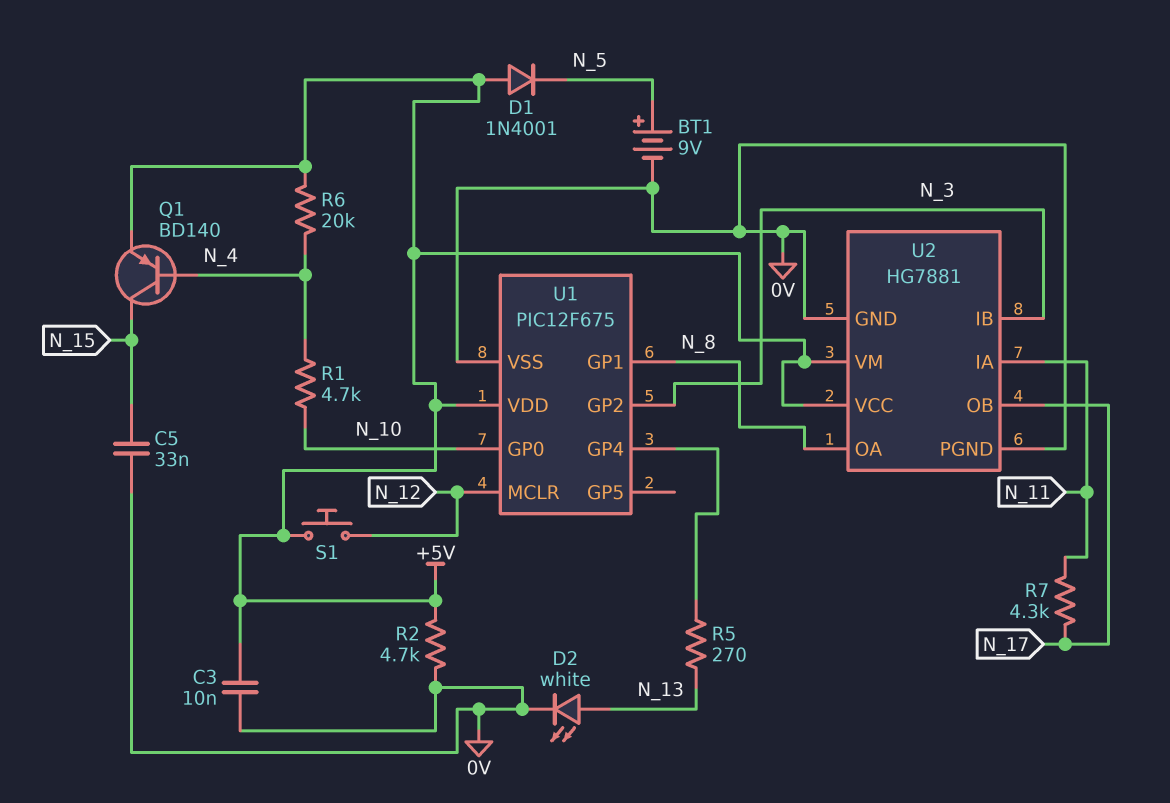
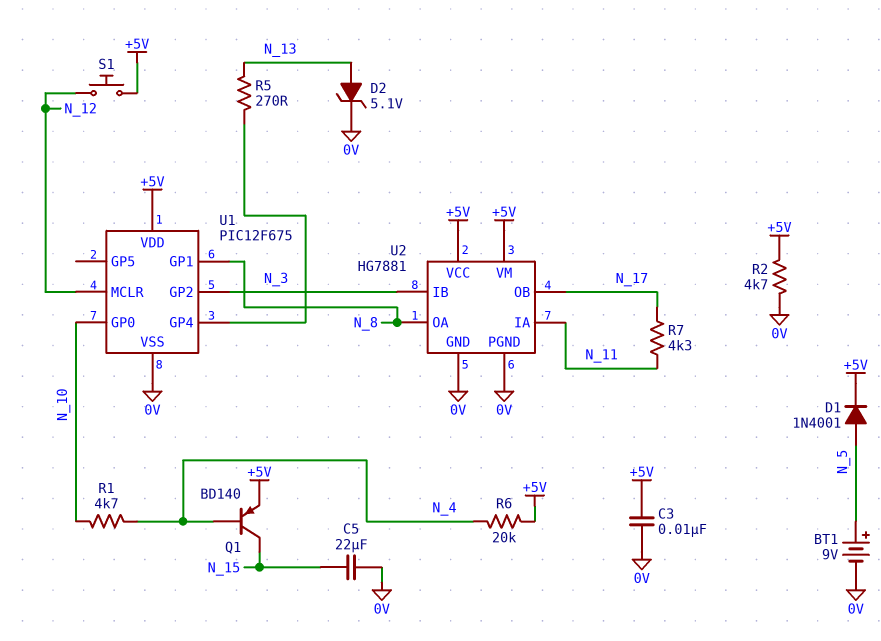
C5: 33nF (0V, N_15) -> 22uF (0V, N_15)
D1: diode 1N4001 (A +5V, K N_5) -> diode 1N4001 (A N_5, K +5V)
D2: LED white (A N_13, K 0V) -> zener 5.1V (A N_13, K 0V)

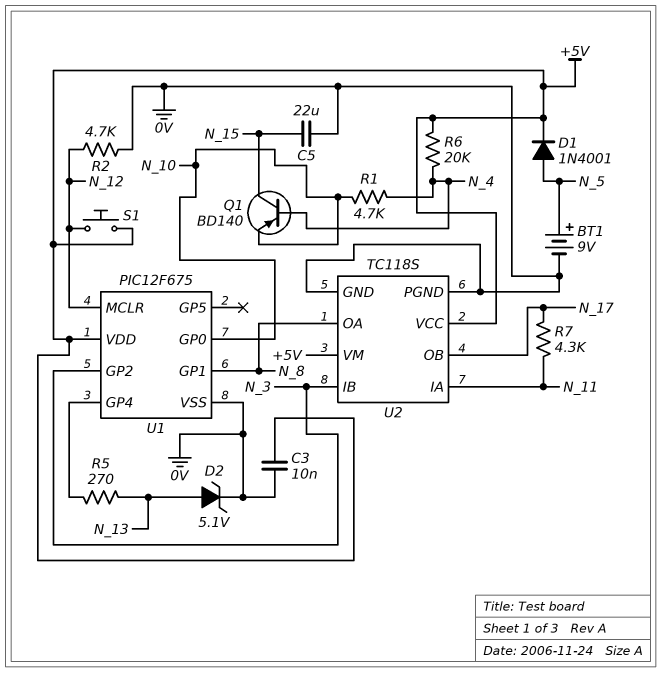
Q1: PNP BD140 (B N_4, C N_15, E +5V) -> PNP BD140 (B N_4, C N_15, E N_10)
R2: 4.7k (+5V, 0V) -> 4.7k (0V, N_12)
U2: HG7881 -> TC118S

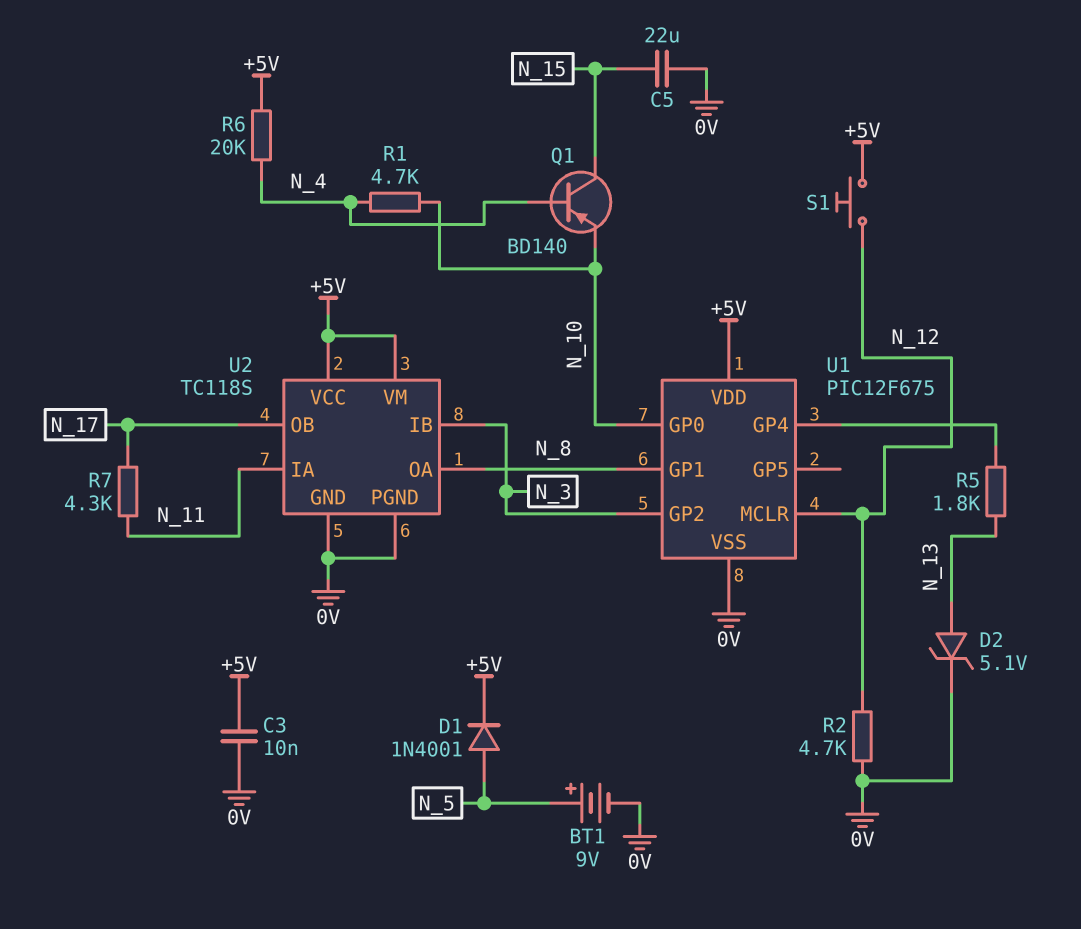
R5: 270 (N_13, U1/GP4) -> 1.8k (N_13, U1/GP4)

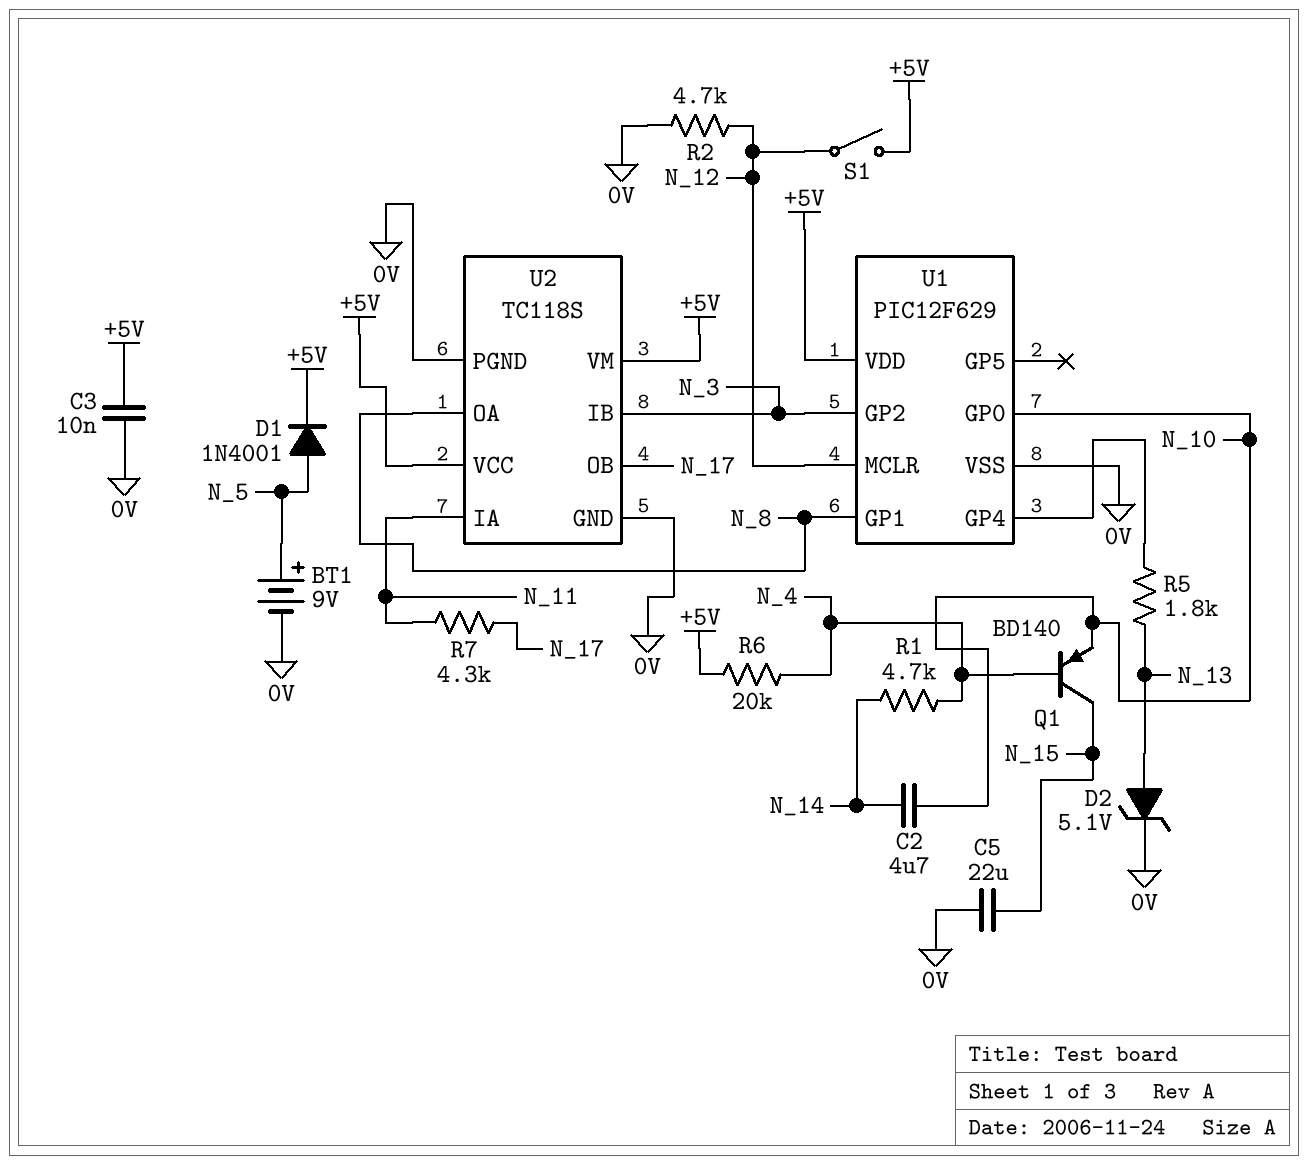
C2: none -> 4.7uF (N_10, N_14)
R1: 4.7k (N_4, N_10) -> 4.7k (N_4, N_14)
S1: button (+5V, N_12) -> switch (+5V, N_12)
U1: PIC12F675 -> PIC12F629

——————

- **What you need to do**: Please set down every record above exactly as it appears, leaving out the pictures.

- **Answer box**:
C5: 33nF (0V, N_15) -> 22uF (0V, N_15)
D1: diode 1N4001 (A +5V, K N_5) -> diode 1N4001 (A N_5, K +5V)
D2: LED white (A N_13, K 0V) -> zener 5.1V (A N_13, K 0V)

Q1: PNP BD140 (B N_4, C N_15, E +5V) -> PNP BD140 (B N_4, C N_15, E N_10)
R2: 4.7k (+5V, 0V) -> 4.7k (0V, N_12)
U2: HG7881 -> TC118S

R5: 270 (N_13, U1/GP4) -> 1.8k (N_13, U1/GP4)

C2: none -> 4.7uF (N_10, N_14)
R1: 4.7k (N_4, N_10) -> 4.7k (N_4, N_14)
S1: button (+5V, N_12) -> switch (+5V, N_12)
U1: PIC12F675 -> PIC12F629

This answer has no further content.